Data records
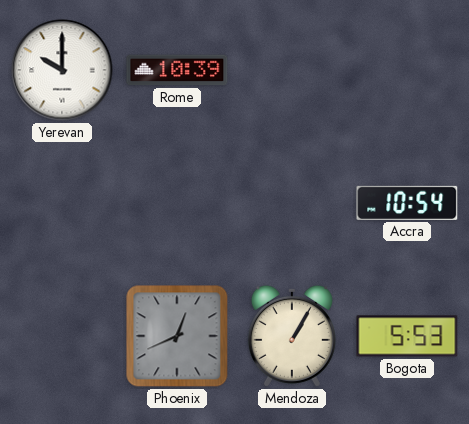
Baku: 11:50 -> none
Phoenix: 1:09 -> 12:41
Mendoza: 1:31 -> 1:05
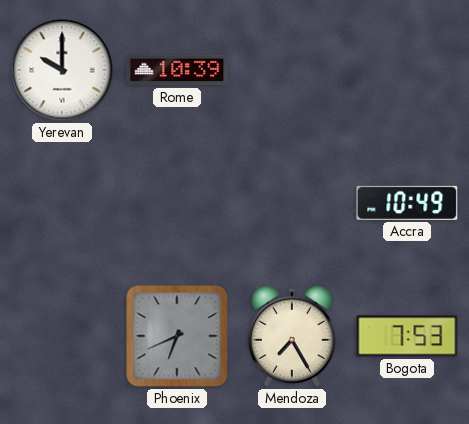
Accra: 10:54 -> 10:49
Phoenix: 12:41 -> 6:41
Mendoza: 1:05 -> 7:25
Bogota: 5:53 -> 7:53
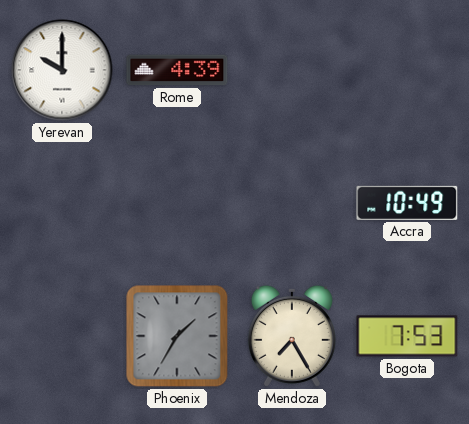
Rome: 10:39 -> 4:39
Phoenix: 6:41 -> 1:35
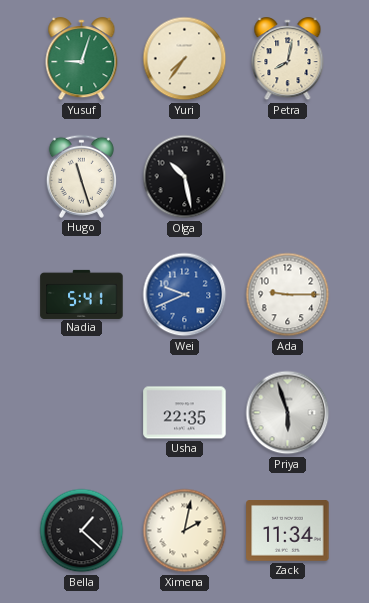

...

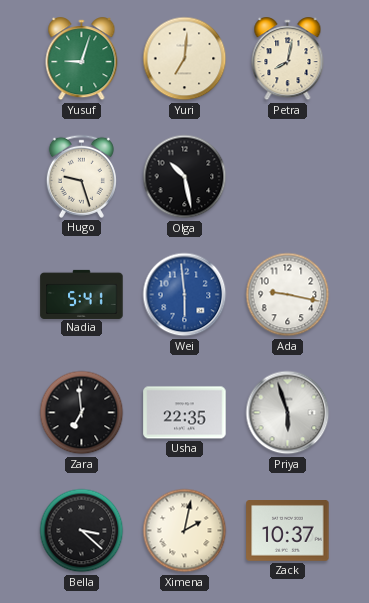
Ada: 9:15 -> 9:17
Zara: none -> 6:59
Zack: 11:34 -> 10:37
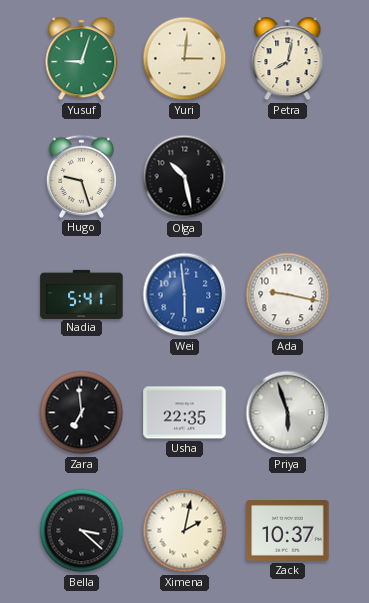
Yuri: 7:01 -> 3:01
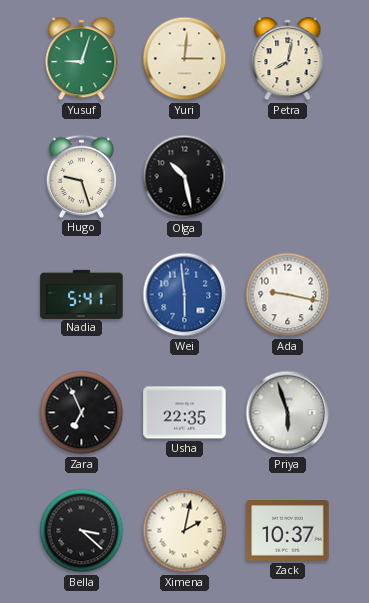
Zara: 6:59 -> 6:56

§ **Exercise details**: Write out, character for character, everything in the records from the line containing "Baku: 11:50 -> none" down to the line containing "Bogota: 5:53 -> 7:53", with both of those lines included. Leave the pictures out of your answer.

§ **Task output**:
Baku: 11:50 -> none
Phoenix: 1:09 -> 12:41
Mendoza: 1:31 -> 1:05
Accra: 10:54 -> 10:49
Phoenix: 12:41 -> 6:41
Mendoza: 1:05 -> 7:25
Bogota: 5:53 -> 7:53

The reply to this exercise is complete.